_Your goal_:
Lines below starting with the line with "C9: 1.5uF (plus" and going on through the line with "R5: 10k (GND, IN) -> 4.7k (GND, IN)" must be output exactly; the rest of the records must be left out.

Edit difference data
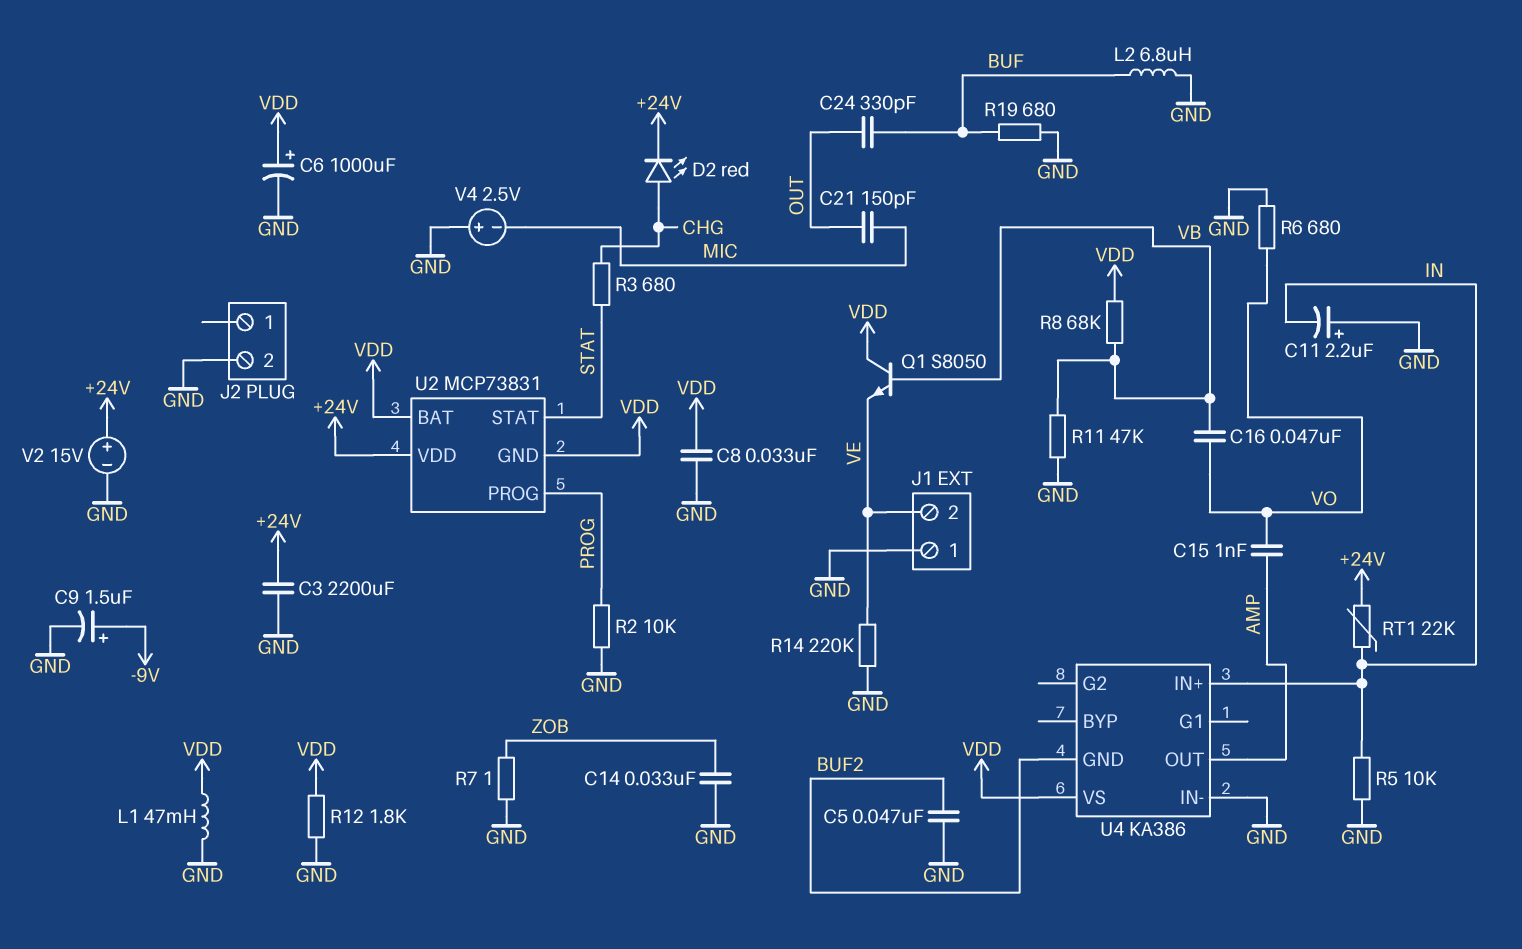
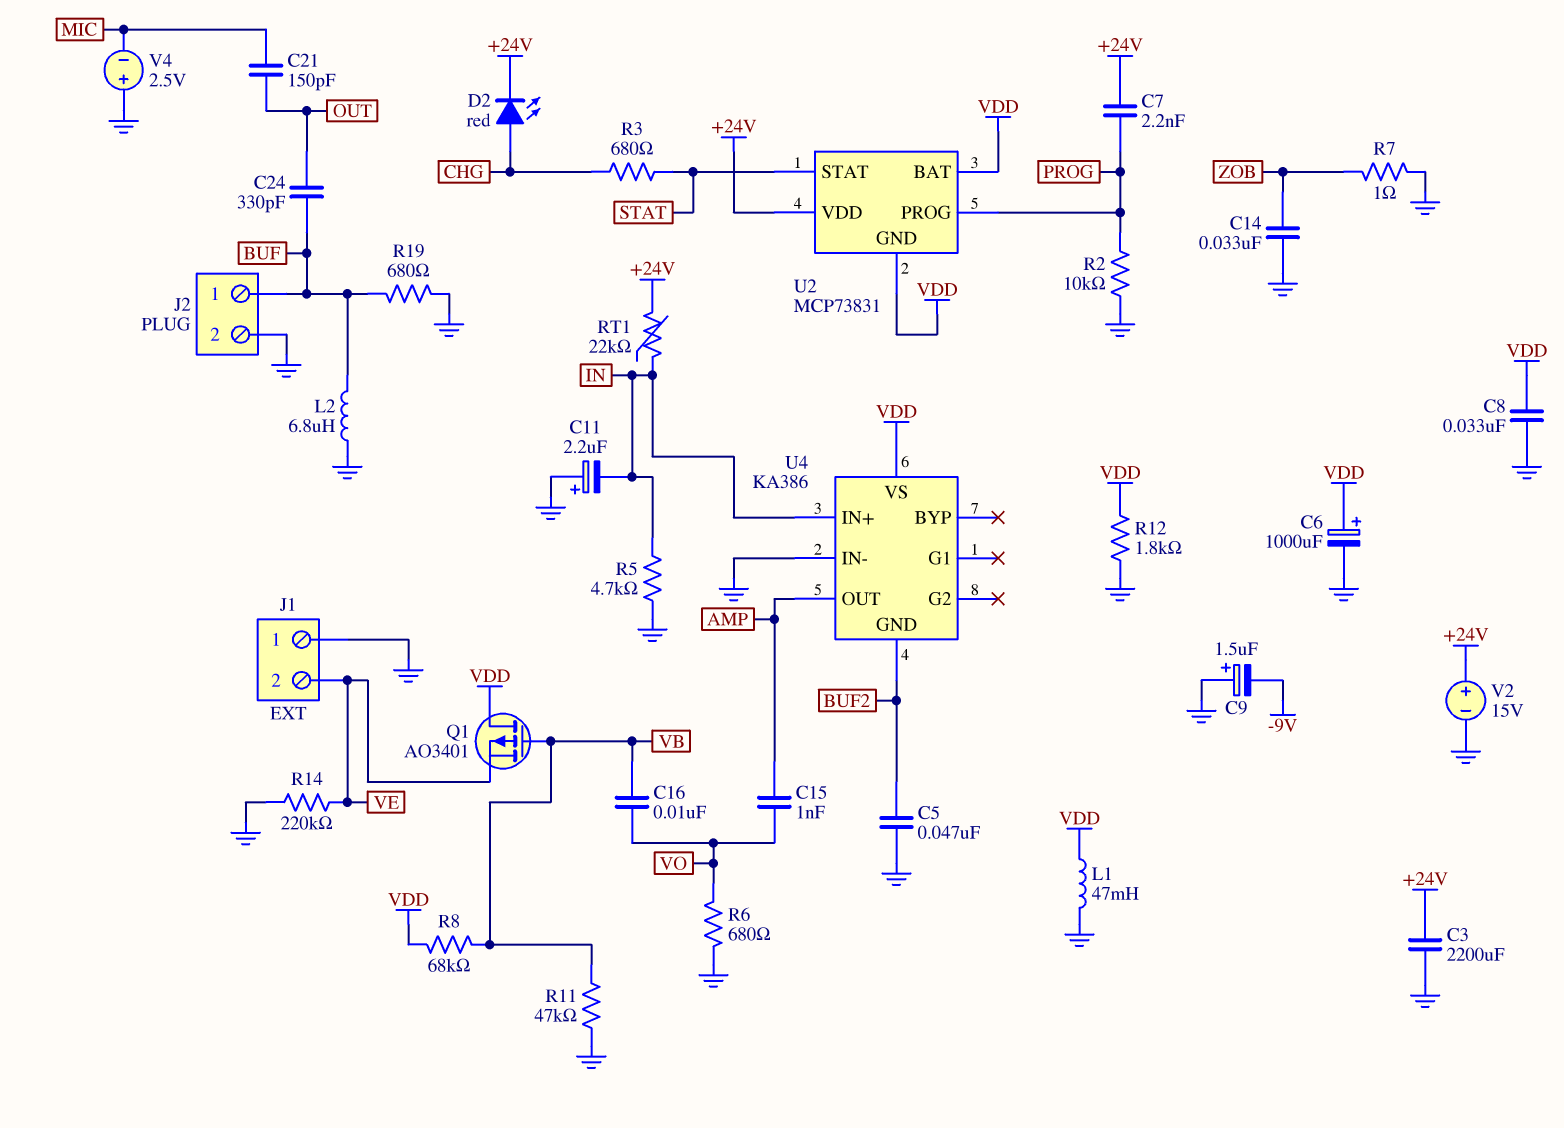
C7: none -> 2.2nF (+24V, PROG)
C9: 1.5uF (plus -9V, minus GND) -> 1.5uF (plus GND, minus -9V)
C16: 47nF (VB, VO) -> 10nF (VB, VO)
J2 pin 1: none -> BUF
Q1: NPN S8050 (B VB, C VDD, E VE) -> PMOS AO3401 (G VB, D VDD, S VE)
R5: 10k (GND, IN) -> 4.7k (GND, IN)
---
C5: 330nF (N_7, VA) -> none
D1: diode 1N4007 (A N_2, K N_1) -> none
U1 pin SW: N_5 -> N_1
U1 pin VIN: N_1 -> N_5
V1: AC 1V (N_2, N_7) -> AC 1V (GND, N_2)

_Answer space_:
C9: 1.5uF (plus -9V, minus GND) -> 1.5uF (plus GND, minus -9V)
C16: 47nF (VB, VO) -> 10nF (VB, VO)
J2 pin 1: none -> BUF
Q1: NPN S8050 (B VB, C VDD, E VE) -> PMOS AO3401 (G VB, D VDD, S VE)
R5: 10k (GND, IN) -> 4.7k (GND, IN)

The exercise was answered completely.